> [Dataset excerpt]:
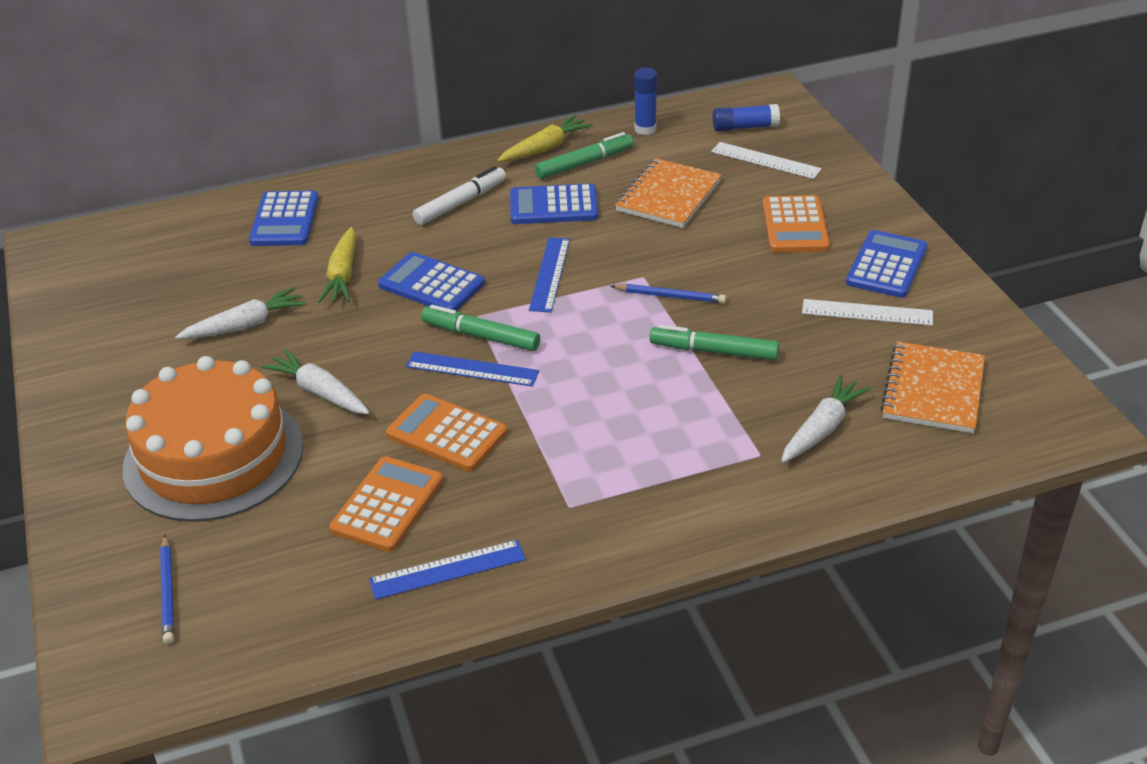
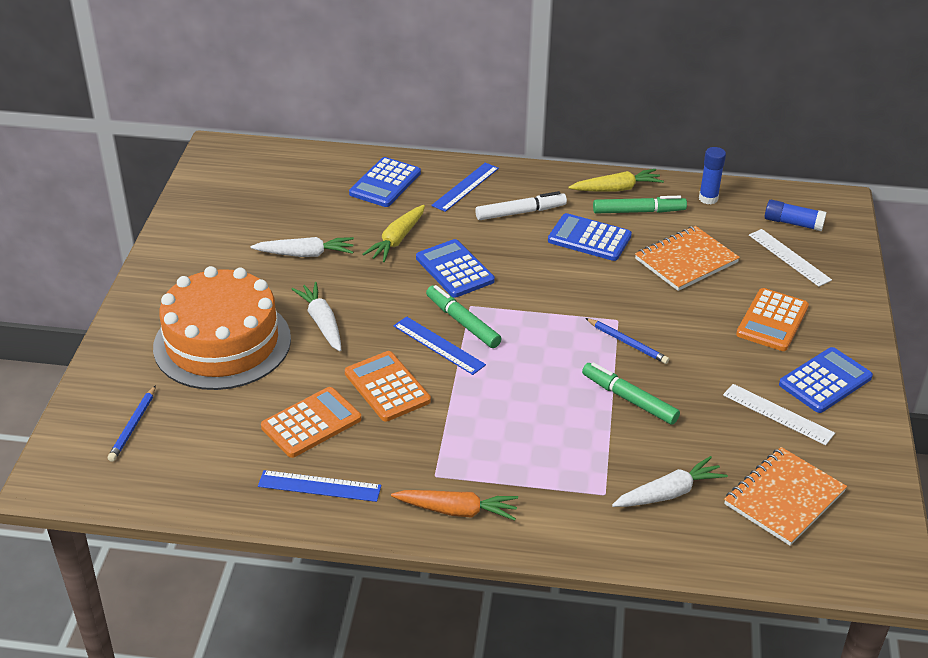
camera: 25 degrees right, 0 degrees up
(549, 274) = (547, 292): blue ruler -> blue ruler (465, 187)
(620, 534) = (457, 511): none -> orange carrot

> [Work to be completed]: Set down the whole listing word for word, omitting the pictures.

> [The answer]:
camera: 25 degrees right, 0 degrees up
(549, 274) = (547, 292): blue ruler -> blue ruler (465, 187)
(620, 534) = (457, 511): none -> orange carrot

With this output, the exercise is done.